> Exercise description
Lay out the lines below as a Markdown table with the columns "No." and "Text": one row per line, numbered in order, and no rows for blank lines.

> Material provided

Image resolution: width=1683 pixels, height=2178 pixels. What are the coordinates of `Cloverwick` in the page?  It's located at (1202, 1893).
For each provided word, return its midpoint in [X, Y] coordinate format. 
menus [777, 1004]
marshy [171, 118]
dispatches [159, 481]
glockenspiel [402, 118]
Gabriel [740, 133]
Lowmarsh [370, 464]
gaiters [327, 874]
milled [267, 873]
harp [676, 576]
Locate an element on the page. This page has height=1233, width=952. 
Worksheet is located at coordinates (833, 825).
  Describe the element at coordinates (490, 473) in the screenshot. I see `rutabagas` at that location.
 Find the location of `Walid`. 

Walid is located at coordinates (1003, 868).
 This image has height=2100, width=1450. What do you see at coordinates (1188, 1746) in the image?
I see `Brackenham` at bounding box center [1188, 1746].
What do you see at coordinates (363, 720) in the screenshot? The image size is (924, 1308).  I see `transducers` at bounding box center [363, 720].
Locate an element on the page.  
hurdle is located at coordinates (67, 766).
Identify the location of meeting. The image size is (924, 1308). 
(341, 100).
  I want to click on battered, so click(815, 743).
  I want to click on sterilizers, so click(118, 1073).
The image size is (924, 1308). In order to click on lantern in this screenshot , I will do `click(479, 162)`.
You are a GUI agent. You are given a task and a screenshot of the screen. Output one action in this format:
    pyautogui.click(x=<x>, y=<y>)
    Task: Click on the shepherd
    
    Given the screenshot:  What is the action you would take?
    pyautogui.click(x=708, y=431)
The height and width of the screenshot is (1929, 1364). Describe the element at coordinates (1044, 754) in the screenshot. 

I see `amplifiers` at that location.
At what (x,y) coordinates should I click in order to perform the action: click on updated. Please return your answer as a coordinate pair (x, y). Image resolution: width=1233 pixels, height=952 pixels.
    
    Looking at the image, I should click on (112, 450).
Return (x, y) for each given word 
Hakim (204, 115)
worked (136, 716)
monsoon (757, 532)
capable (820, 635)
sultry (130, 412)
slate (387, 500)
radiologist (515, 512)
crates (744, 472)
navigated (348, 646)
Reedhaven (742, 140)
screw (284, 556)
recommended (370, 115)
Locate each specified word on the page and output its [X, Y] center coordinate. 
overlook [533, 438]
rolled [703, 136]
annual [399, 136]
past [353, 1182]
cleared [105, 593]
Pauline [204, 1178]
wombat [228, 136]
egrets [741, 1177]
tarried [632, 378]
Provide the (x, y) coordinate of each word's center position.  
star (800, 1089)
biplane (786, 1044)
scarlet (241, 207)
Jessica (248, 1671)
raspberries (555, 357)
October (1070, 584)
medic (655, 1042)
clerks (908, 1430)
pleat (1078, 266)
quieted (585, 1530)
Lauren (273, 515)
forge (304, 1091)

> The reply
| No. | Text |
|---|---|
| 1 | Image resolution: width=1683 pixels, height=2178 pixels. What are the coordinates of `Cloverwick` in the page?  It's located at (1202, 1893). |
| 2 | For each provided word, return its midpoint in [X, Y] coordinate format.  |
| 3 | menus [777, 1004] |
| 4 | marshy [171, 118] |
| 5 | dispatches [159, 481] |
| 6 | glockenspiel [402, 118] |
| 7 | Gabriel [740, 133] |
| 8 | Lowmarsh [370, 464] |
| 9 | gaiters [327, 874] |
| 10 | milled [267, 873] |
| 11 | harp [676, 576] |
| 12 | Locate an element on the page. This page has height=1233, width=952.  |
| 13 | Worksheet is located at coordinates (833, 825). |
| 14 |   Describe the element at coordinates (490, 473) in the screenshot. I see `rutabagas` at that location. |
| 15 |  Find the location of `Walid`.  |
| 16 | Walid is located at coordinates (1003, 868). |
| 17 |  This image has height=2100, width=1450. What do you see at coordinates (1188, 1746) in the image? |
| 18 | I see `Brackenham` at bounding box center [1188, 1746]. |
| 19 | What do you see at coordinates (363, 720) in the screenshot? The image size is (924, 1308).  I see `transducers` at bounding box center [363, 720]. |
| 20 | Locate an element on the page.   |
| 21 | hurdle is located at coordinates (67, 766). |
| 22 | Identify the location of meeting. The image size is (924, 1308).  |
| 23 | (341, 100). |
| 24 |   I want to click on battered, so click(815, 743). |
| 25 |   I want to click on sterilizers, so click(118, 1073). |
| 26 | The image size is (924, 1308). In order to click on lantern in this screenshot , I will do `click(479, 162)`. |
| 27 | You are a GUI agent. You are given a task and a screenshot of the screen. Output one action in this format: |
| 28 |     pyautogui.click(x=<x>, y=<y>) |
| 29 |     Task: Click on the shepherd |
| 30 |     Given the screenshot:  What is the action you would take? |
| 31 |     pyautogui.click(x=708, y=431) |
| 32 | The height and width of the screenshot is (1929, 1364). Describe the element at coordinates (1044, 754) in the screenshot.  |
| 33 | I see `amplifiers` at that location. |
| 34 | At what (x,y) coordinates should I click in order to perform the action: click on updated. Please return your answer as a coordinate pair (x, y). Image resolution: width=1233 pixels, height=952 pixels. |
| 35 |     Looking at the image, I should click on (112, 450). |
| 36 | Return (x, y) for each given word  |
| 37 | Hakim (204, 115) |
| 38 | worked (136, 716) |
| 39 | monsoon (757, 532) |
| 40 | capable (820, 635) |
| 41 | sultry (130, 412) |
| 42 | slate (387, 500) |
| 43 | radiologist (515, 512) |
| 44 | crates (744, 472) |
| 45 | navigated (348, 646) |
| 46 | Reedhaven (742, 140) |
| 47 | screw (284, 556) |
| 48 | recommended (370, 115) |
| 49 | Locate each specified word on the page and output its [X, Y] center coordinate.  |
| 50 | overlook [533, 438] |
| 51 | rolled [703, 136] |
| 52 | annual [399, 136] |
| 53 | past [353, 1182] |
| 54 | cleared [105, 593] |
| 55 | Pauline [204, 1178] |
| 56 | wombat [228, 136] |
| 57 | egrets [741, 1177] |
| 58 | tarried [632, 378] |
| 59 | Provide the (x, y) coordinate of each word's center position.   |
| 60 | star (800, 1089) |
| 61 | biplane (786, 1044) |
| 62 | scarlet (241, 207) |
| 63 | Jessica (248, 1671) |
| 64 | raspberries (555, 357) |
| 65 | October (1070, 584) |
| 66 | medic (655, 1042) |
| 67 | clerks (908, 1430) |
| 68 | pleat (1078, 266) |
| 69 | quieted (585, 1530) |
| 70 | Lauren (273, 515) |
| 71 | forge (304, 1091) |